GOAL OF THE EXERCISE
Copy nothing before the line containing "U104: NOT CD4069 (in N20, out N12) -> none". Reproduce that line and all that follow, exactly, through the end of the records.

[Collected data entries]
----
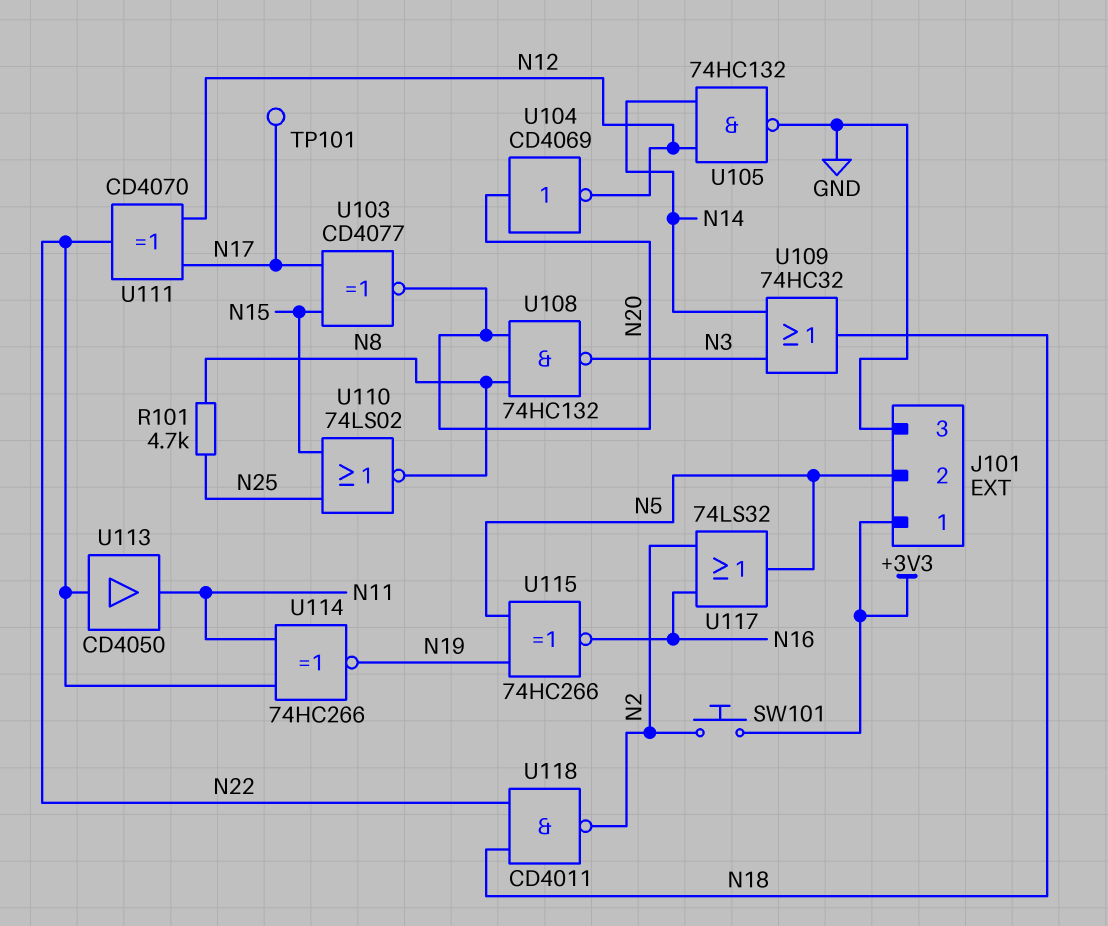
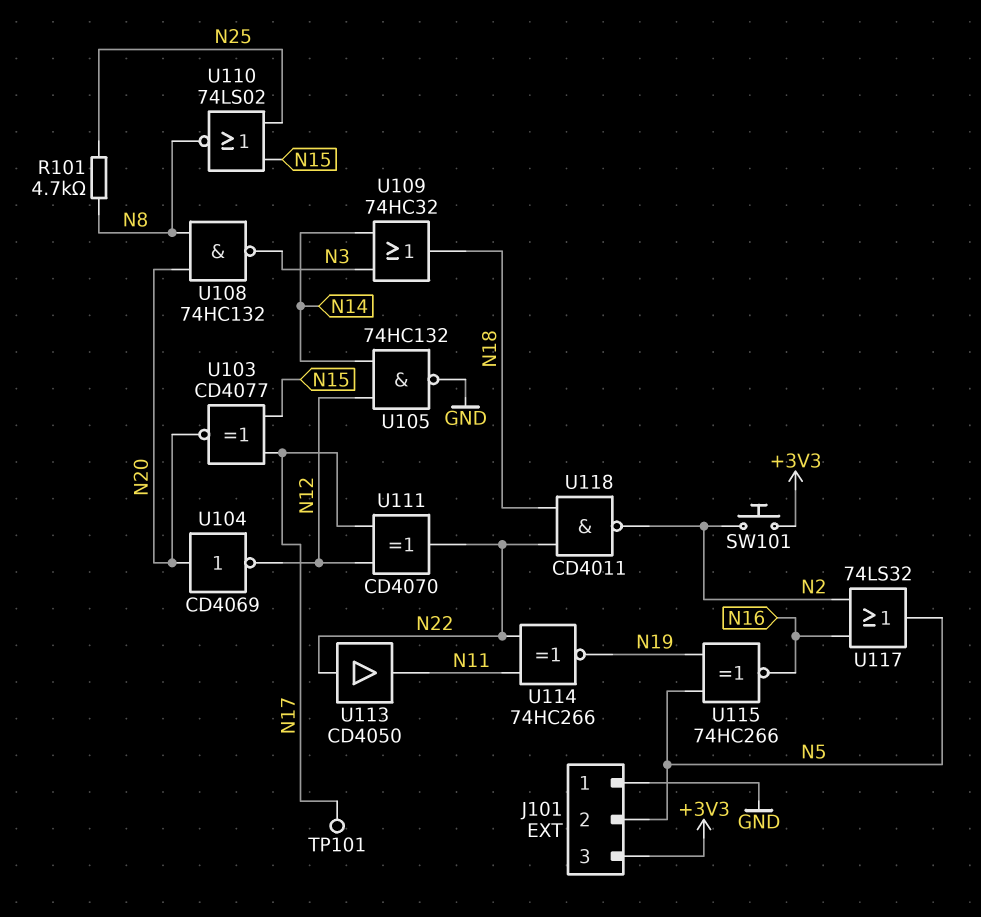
J101 pin 1: +3V3 -> GND
J101 pin 3: GND -> +3V3

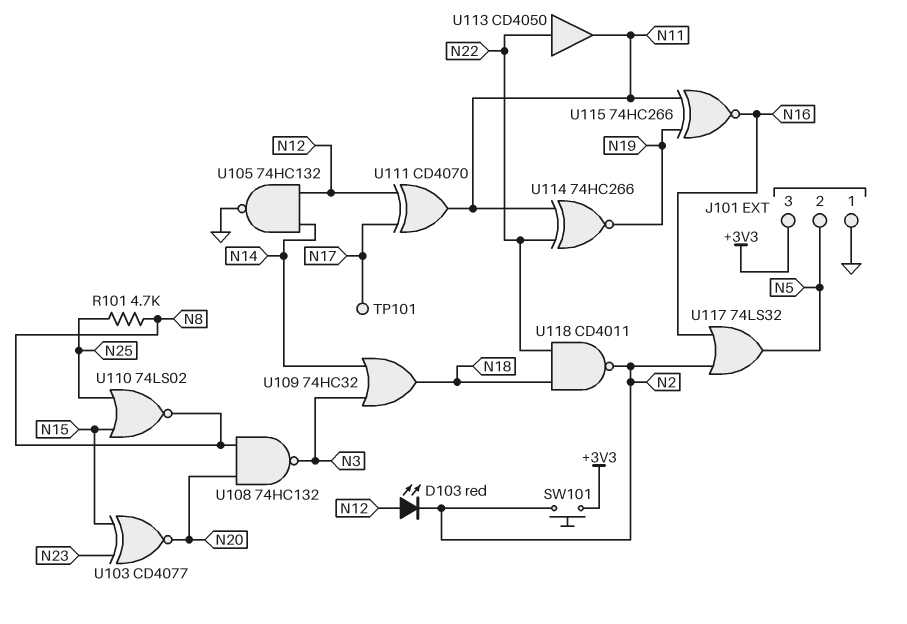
D103: none -> LED red (A N12, K N2)
U103: XNOR CD4077 (in N15, in N17, out N20) -> XNOR CD4077 (in N15, in N23, out N20)
U104: NOT CD4069 (in N20, out N12) -> none
U111: XOR CD4070 (in N12, in N17, out N22) -> XOR CD4070 (in N12, in N17, out N11)
U115: XNOR 74HC266 (in N5, in N19, out N16) -> XNOR 74HC266 (in N11, in N19, out N16)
----
YOUR RESPONSE
U104: NOT CD4069 (in N20, out N12) -> none
U111: XOR CD4070 (in N12, in N17, out N22) -> XOR CD4070 (in N12, in N17, out N11)
U115: XNOR 74HC266 (in N5, in N19, out N16) -> XNOR 74HC266 (in N11, in N19, out N16)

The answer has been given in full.